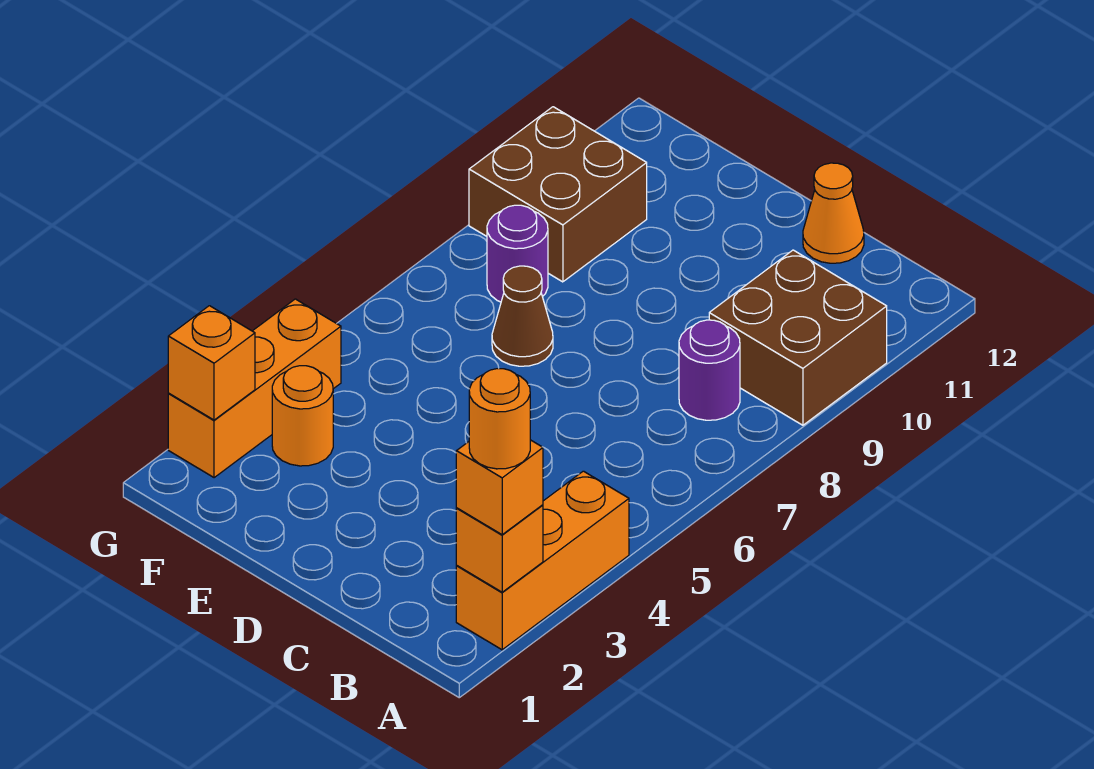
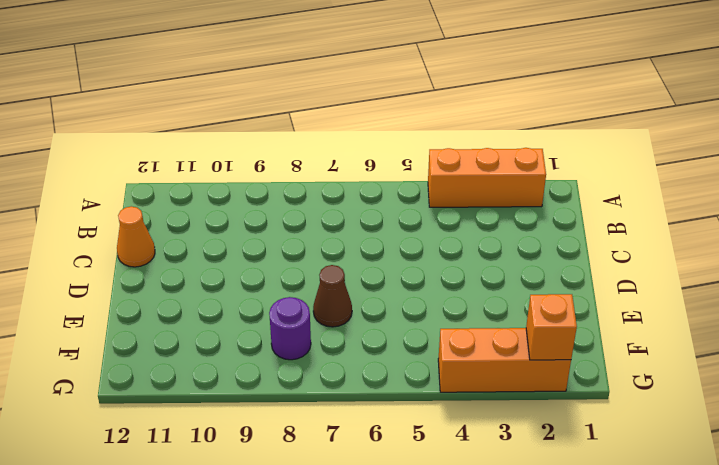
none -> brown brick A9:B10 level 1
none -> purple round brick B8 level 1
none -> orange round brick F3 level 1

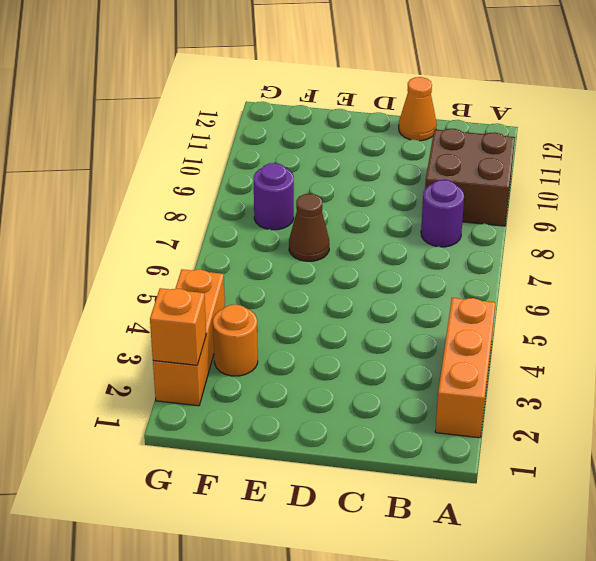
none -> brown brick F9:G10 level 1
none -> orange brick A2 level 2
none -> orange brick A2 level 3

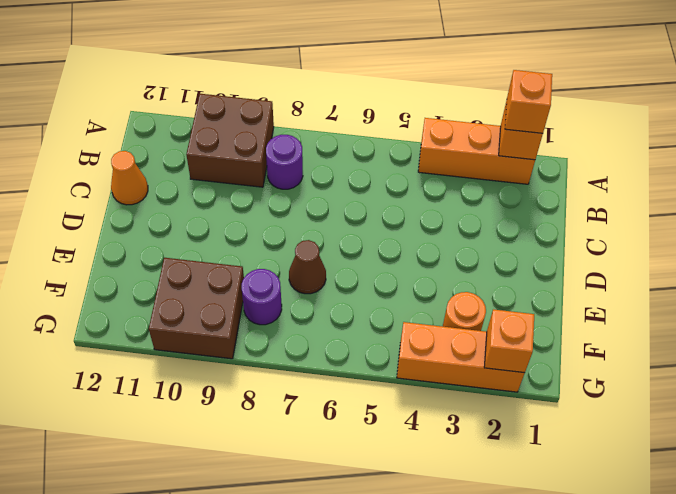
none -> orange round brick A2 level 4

---

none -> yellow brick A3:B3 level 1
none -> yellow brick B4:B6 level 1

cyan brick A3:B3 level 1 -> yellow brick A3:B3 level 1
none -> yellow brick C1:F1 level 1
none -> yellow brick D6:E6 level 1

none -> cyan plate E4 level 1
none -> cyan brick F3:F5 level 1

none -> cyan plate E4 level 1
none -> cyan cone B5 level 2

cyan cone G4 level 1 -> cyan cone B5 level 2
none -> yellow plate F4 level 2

==

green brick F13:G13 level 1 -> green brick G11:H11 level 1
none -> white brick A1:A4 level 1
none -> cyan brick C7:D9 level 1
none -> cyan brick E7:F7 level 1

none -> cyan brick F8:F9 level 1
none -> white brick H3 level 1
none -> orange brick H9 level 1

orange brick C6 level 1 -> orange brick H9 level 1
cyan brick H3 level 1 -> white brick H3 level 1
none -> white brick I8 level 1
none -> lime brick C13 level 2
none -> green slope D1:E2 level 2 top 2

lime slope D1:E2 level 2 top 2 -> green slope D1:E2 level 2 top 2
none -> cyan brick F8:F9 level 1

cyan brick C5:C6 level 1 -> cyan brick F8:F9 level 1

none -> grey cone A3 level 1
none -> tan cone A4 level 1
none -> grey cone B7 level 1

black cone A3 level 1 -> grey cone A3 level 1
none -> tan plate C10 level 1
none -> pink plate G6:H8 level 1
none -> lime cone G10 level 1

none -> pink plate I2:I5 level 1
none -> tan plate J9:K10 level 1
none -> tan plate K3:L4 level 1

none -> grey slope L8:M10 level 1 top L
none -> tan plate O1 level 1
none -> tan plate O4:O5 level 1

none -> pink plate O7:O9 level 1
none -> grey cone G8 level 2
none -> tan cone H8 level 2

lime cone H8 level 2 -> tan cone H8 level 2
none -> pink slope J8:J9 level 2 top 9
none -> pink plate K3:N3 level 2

§ PROBLEM STATEMENT
Among the records above, repeat exactly the line with "none -> tan plate K3:L4 level 1", the line with "none -> pink plate K3:N3 level 2", and every line in between, and only those.

§ ANSWER TO THE EXERCISE
none -> tan plate K3:L4 level 1

none -> grey slope L8:M10 level 1 top L
none -> tan plate O1 level 1
none -> tan plate O4:O5 level 1

none -> pink plate O7:O9 level 1
none -> grey cone G8 level 2
none -> tan cone H8 level 2

lime cone H8 level 2 -> tan cone H8 level 2
none -> pink slope J8:J9 level 2 top 9
none -> pink plate K3:N3 level 2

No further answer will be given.